Assignment => When you reach the line in the listing below that contains "D5: none -> zener (A N5, K GND)", begin returning lines exactly as written, and stop after the line that contains "R4: 1.2k (N1, N4) -> 160 (N1, N4)". Return no other lines.

[Start of section]

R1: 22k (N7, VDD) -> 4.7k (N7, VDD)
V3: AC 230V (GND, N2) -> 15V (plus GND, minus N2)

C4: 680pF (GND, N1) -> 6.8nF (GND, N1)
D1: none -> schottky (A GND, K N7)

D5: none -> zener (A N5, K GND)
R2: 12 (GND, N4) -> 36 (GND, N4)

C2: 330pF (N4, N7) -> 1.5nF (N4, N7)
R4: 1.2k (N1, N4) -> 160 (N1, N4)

[End of section]
[Start of section]

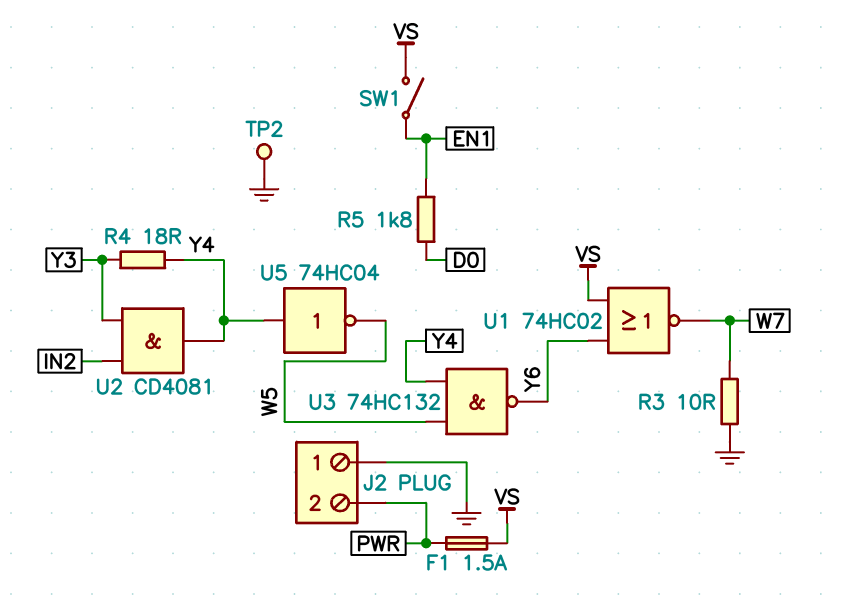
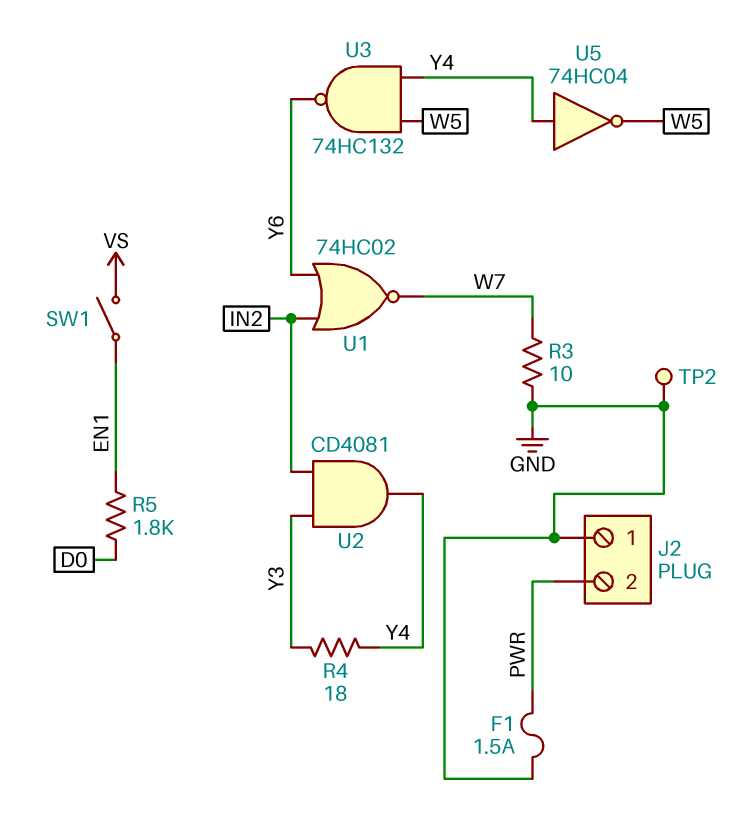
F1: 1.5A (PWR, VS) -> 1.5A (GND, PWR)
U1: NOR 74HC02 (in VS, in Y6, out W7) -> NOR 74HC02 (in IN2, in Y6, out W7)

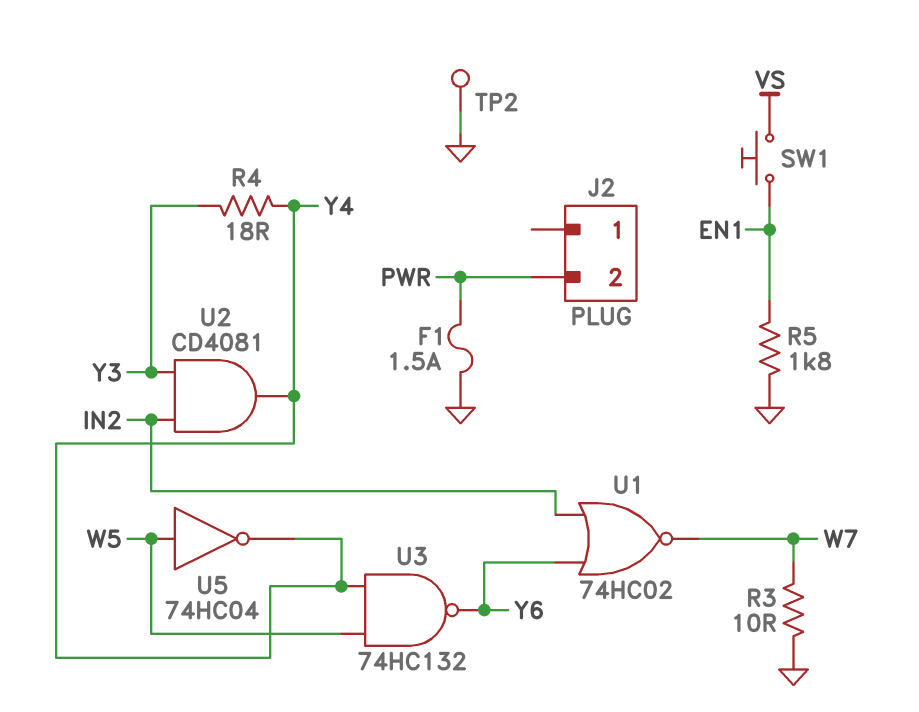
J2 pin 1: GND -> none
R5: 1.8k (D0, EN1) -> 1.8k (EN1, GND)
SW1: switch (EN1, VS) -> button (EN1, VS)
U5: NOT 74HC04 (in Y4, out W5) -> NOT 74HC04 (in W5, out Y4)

[End of section]

Exercise answer =>
D5: none -> zener (A N5, K GND)
R2: 12 (GND, N4) -> 36 (GND, N4)

C2: 330pF (N4, N7) -> 1.5nF (N4, N7)
R4: 1.2k (N1, N4) -> 160 (N1, N4)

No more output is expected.